WHAT THIS TASK INVOLVES
In the answer, every entry must appear exactly as given.

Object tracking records
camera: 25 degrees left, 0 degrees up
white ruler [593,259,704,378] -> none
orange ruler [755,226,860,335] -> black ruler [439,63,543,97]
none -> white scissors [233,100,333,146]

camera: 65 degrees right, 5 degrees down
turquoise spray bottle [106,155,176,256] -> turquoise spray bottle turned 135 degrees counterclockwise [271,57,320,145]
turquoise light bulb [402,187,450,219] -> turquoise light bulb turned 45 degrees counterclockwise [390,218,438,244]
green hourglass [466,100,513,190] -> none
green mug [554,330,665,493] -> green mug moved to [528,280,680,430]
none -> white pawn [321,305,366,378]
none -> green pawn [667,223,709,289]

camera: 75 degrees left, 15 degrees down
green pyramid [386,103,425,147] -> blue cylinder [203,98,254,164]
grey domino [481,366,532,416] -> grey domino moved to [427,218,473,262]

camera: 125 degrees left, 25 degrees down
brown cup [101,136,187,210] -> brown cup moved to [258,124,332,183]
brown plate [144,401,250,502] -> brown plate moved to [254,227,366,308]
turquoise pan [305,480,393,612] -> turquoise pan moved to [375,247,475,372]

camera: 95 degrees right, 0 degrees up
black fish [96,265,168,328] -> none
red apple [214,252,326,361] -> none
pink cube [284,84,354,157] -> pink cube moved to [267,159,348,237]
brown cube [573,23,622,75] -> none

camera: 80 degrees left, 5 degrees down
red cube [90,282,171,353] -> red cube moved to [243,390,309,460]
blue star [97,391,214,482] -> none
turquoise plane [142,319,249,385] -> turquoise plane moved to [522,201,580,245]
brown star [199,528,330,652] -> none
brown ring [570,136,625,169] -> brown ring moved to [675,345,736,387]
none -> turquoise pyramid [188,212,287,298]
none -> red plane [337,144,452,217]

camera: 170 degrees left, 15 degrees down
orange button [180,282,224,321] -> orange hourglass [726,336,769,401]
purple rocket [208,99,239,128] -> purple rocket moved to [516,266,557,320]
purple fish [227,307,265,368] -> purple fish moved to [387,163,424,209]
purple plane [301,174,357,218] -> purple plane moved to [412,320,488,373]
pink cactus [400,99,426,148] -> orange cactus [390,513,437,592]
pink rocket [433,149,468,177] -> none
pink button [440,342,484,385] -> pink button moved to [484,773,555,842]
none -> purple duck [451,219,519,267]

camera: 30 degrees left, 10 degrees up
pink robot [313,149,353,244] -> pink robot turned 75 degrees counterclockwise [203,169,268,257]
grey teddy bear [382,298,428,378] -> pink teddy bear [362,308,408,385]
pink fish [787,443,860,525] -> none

RESULT FOR THIS TASK
camera: 25 degrees left, 0 degrees up
white ruler [593,259,704,378] -> none
orange ruler [755,226,860,335] -> black ruler [439,63,543,97]
none -> white scissors [233,100,333,146]

camera: 65 degrees right, 5 degrees down
turquoise spray bottle [106,155,176,256] -> turquoise spray bottle turned 135 degrees counterclockwise [271,57,320,145]
turquoise light bulb [402,187,450,219] -> turquoise light bulb turned 45 degrees counterclockwise [390,218,438,244]
green hourglass [466,100,513,190] -> none
green mug [554,330,665,493] -> green mug moved to [528,280,680,430]
none -> white pawn [321,305,366,378]
none -> green pawn [667,223,709,289]

camera: 75 degrees left, 15 degrees down
green pyramid [386,103,425,147] -> blue cylinder [203,98,254,164]
grey domino [481,366,532,416] -> grey domino moved to [427,218,473,262]

camera: 125 degrees left, 25 degrees down
brown cup [101,136,187,210] -> brown cup moved to [258,124,332,183]
brown plate [144,401,250,502] -> brown plate moved to [254,227,366,308]
turquoise pan [305,480,393,612] -> turquoise pan moved to [375,247,475,372]

camera: 95 degrees right, 0 degrees up
black fish [96,265,168,328] -> none
red apple [214,252,326,361] -> none
pink cube [284,84,354,157] -> pink cube moved to [267,159,348,237]
brown cube [573,23,622,75] -> none

camera: 80 degrees left, 5 degrees down
red cube [90,282,171,353] -> red cube moved to [243,390,309,460]
blue star [97,391,214,482] -> none
turquoise plane [142,319,249,385] -> turquoise plane moved to [522,201,580,245]
brown star [199,528,330,652] -> none
brown ring [570,136,625,169] -> brown ring moved to [675,345,736,387]
none -> turquoise pyramid [188,212,287,298]
none -> red plane [337,144,452,217]

camera: 170 degrees left, 15 degrees down
orange button [180,282,224,321] -> orange hourglass [726,336,769,401]
purple rocket [208,99,239,128] -> purple rocket moved to [516,266,557,320]
purple fish [227,307,265,368] -> purple fish moved to [387,163,424,209]
purple plane [301,174,357,218] -> purple plane moved to [412,320,488,373]
pink cactus [400,99,426,148] -> orange cactus [390,513,437,592]
pink rocket [433,149,468,177] -> none
pink button [440,342,484,385] -> pink button moved to [484,773,555,842]
none -> purple duck [451,219,519,267]

camera: 30 degrees left, 10 degrees up
pink robot [313,149,353,244] -> pink robot turned 75 degrees counterclockwise [203,169,268,257]
grey teddy bear [382,298,428,378] -> pink teddy bear [362,308,408,385]
pink fish [787,443,860,525] -> none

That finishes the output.